_What is being asked_. Count how many lines of the material below have the word "turned" and give only the number.

_Input material_.
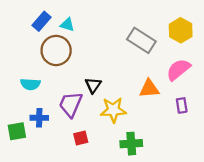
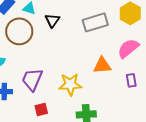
gray rectangle: (141, 40) -> (95, 22), turned -50
black triangle: (93, 85) -> (52, 20), moved

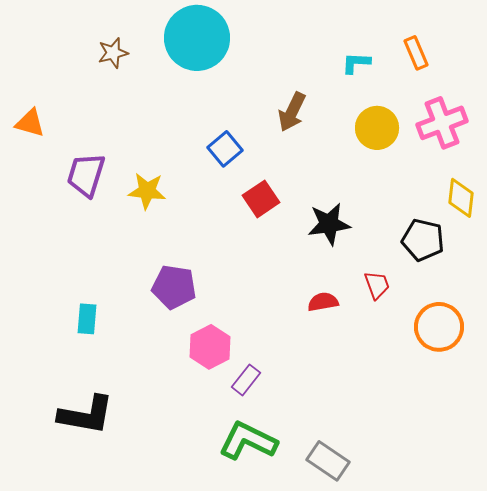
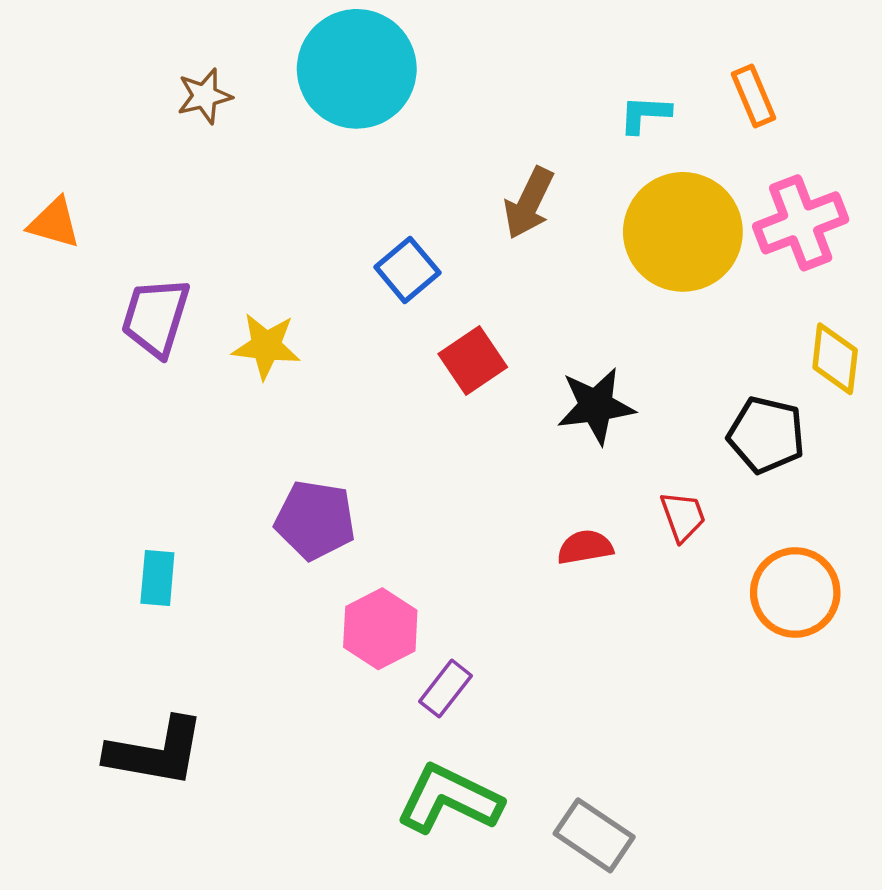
yellow circle: (377, 128) -> (683, 232), size x1.5

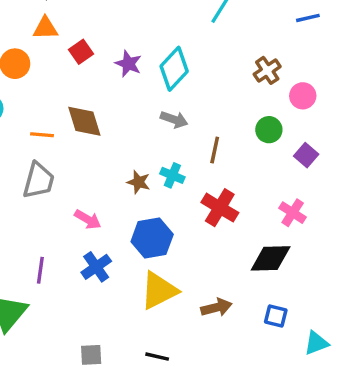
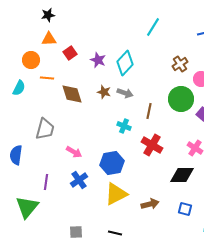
green circle: (269, 130) -> (181, 99), size x1.6
orange line: (42, 135) -> (47, 78), moved
brown star: (139, 182) -> (104, 92), moved

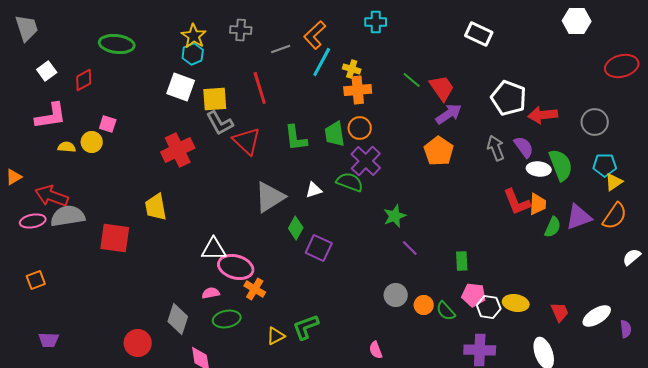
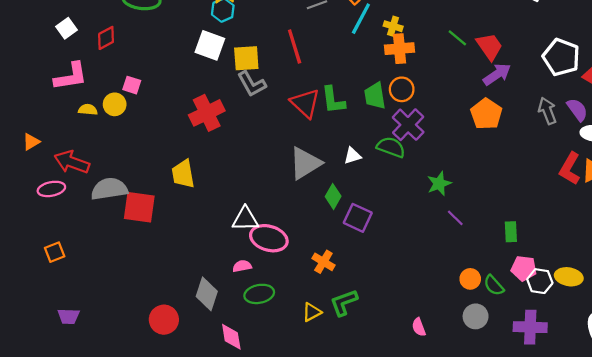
red triangle: (247, 141) -> (305, 103), moved
red L-shape: (517, 202) -> (570, 169), turned 52
gray semicircle: (68, 216) -> (109, 189), moved
orange cross: (255, 289) -> (323, 262), moved
gray circle: (396, 295) -> (476, 316), moved

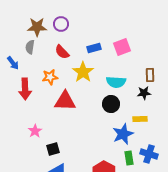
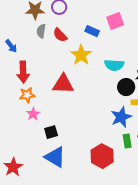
gray semicircle: (30, 47) -> (41, 31), moved
pink square: (122, 47) -> (115, 21), moved
blue rectangle: (94, 48) -> (92, 31), turned 40
orange star: (50, 77) -> (27, 95), moved
black circle: (111, 104) -> (126, 87), moved

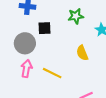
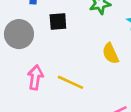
gray circle: (25, 43) -> (19, 34), moved

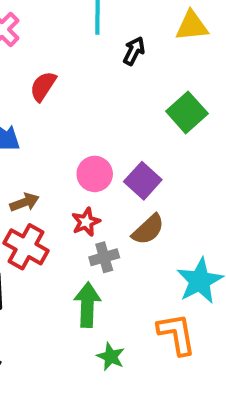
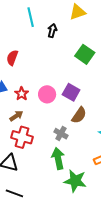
red star: (86, 222) -> (22, 94), moved
gray cross: (104, 257) -> (61, 134), turned -32
green star: (111, 357) -> (75, 181), size x1.6

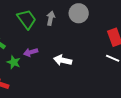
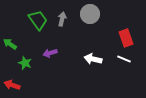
purple arrow: (31, 52) -> (50, 53), moved
white arrow: (63, 60) -> (93, 59), moved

_Completed exercise_. 4